Data extract
..............................

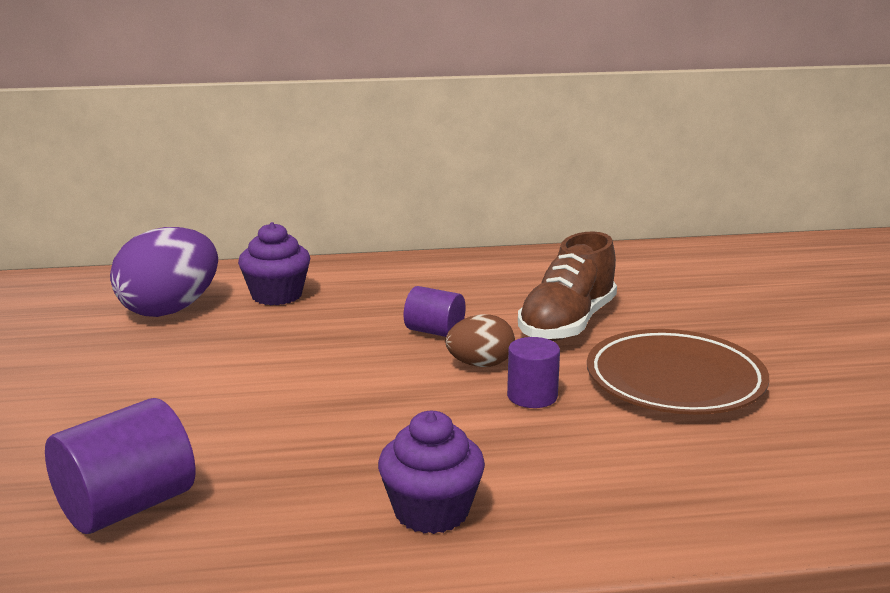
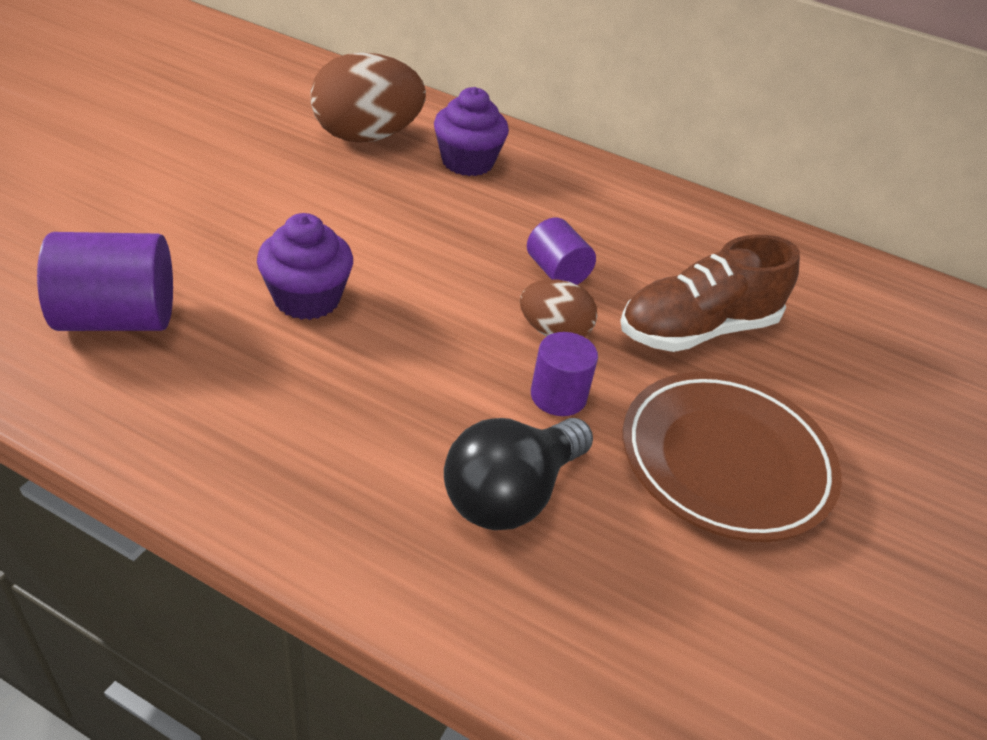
camera: 30 degrees right, 20 degrees up
(170, 309) = (366, 136): purple egg -> brown egg
(431, 511) = (320, 468): purple cupcake -> purple cupcake (307, 299)
(577, 460) = (511, 494): none -> black light bulb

..............................

Assignment
Go through the listing above and return each line that includes the word "purple".

Exercise result
(170, 309) = (366, 136): purple egg -> brown egg
(431, 511) = (320, 468): purple cupcake -> purple cupcake (307, 299)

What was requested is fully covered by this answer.